SUPPLIED INFORMATION
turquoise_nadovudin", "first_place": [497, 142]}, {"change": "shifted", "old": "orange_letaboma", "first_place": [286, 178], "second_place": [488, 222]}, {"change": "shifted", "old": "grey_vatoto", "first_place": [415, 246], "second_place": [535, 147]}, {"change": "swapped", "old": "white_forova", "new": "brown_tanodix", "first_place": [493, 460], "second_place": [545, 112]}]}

...

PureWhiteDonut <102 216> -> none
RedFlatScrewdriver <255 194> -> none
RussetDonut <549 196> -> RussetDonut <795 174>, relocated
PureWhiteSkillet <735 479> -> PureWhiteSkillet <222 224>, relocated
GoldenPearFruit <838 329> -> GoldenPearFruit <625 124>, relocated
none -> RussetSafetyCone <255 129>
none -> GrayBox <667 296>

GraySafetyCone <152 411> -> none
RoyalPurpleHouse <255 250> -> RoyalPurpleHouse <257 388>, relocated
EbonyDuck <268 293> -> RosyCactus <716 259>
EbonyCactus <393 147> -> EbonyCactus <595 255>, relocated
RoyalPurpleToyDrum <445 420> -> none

* * *

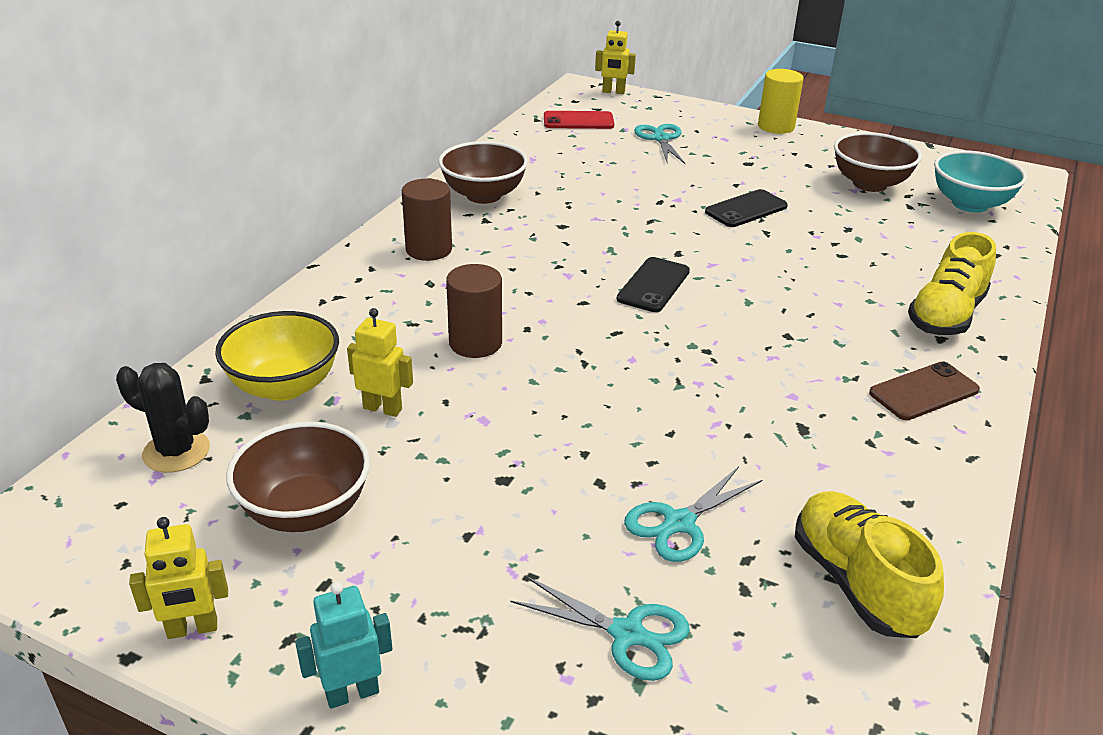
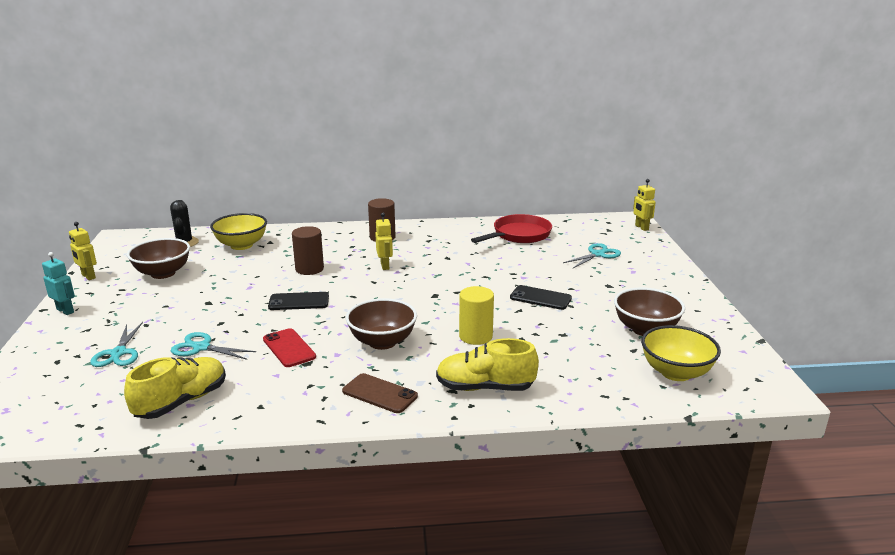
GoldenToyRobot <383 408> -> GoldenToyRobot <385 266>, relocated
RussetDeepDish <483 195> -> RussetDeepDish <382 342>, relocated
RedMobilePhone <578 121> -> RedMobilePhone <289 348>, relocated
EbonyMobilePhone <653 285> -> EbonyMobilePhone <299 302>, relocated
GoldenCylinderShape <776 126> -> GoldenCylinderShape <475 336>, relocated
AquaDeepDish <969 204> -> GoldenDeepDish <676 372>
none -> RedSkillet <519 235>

WORK REQUIRED
Copy the records above exactly, beginning at the line that contains "RussetDonut <549 196>" and stopping after the line that contains "none -> RussetSafetyCone <255 129>".

REPLY TO THE TASK
RussetDonut <549 196> -> RussetDonut <795 174>, relocated
PureWhiteSkillet <735 479> -> PureWhiteSkillet <222 224>, relocated
GoldenPearFruit <838 329> -> GoldenPearFruit <625 124>, relocated
none -> RussetSafetyCone <255 129>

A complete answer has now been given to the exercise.